◆ BRIEF
Your answer must be an exact copy of the records, minus any pictures.

◆ PROVIDED RECORDS
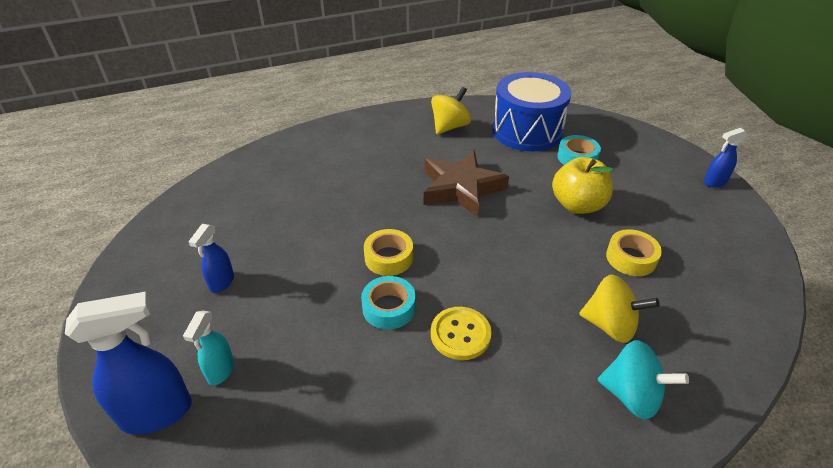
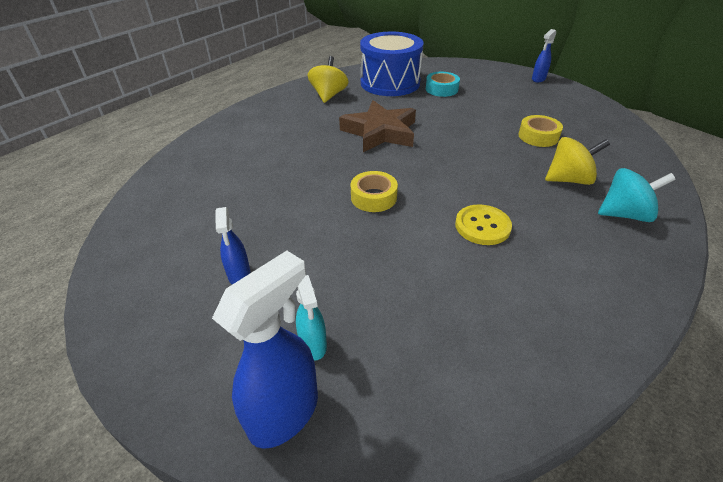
camera: 30 degrees left, 0 degrees up
(389, 308) = (411, 231): turquoise tape -> none
(577, 205) = (472, 117): yellow apple -> none

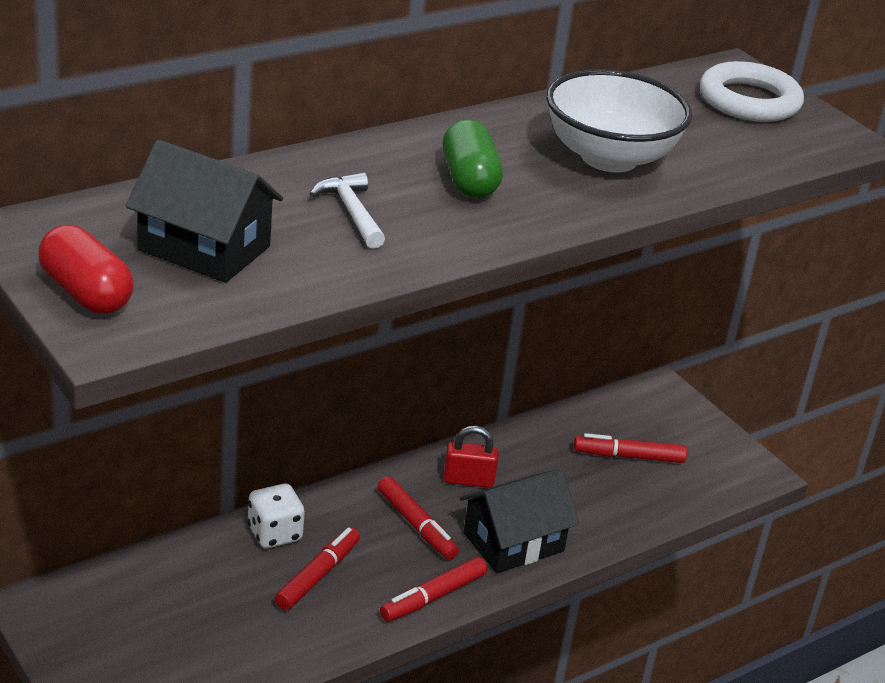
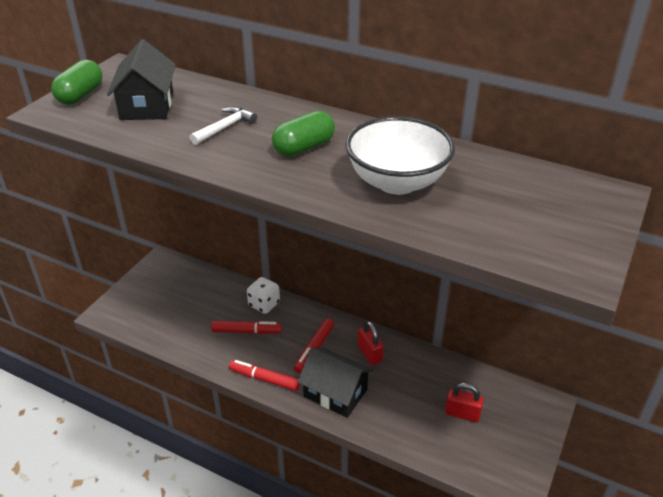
camera: 65 degrees right, 5 degrees up
(86, 293) = (80, 95): red capsule -> green capsule
(628, 456) = (462, 414): red marker -> red padlock
(749, 101) = (570, 212): white ring -> none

◆ YOUR SOLUTION
camera: 30 degrees left, 0 degrees up
(389, 308) = (411, 231): turquoise tape -> none
(577, 205) = (472, 117): yellow apple -> none

camera: 65 degrees right, 5 degrees up
(86, 293) = (80, 95): red capsule -> green capsule
(628, 456) = (462, 414): red marker -> red padlock
(749, 101) = (570, 212): white ring -> none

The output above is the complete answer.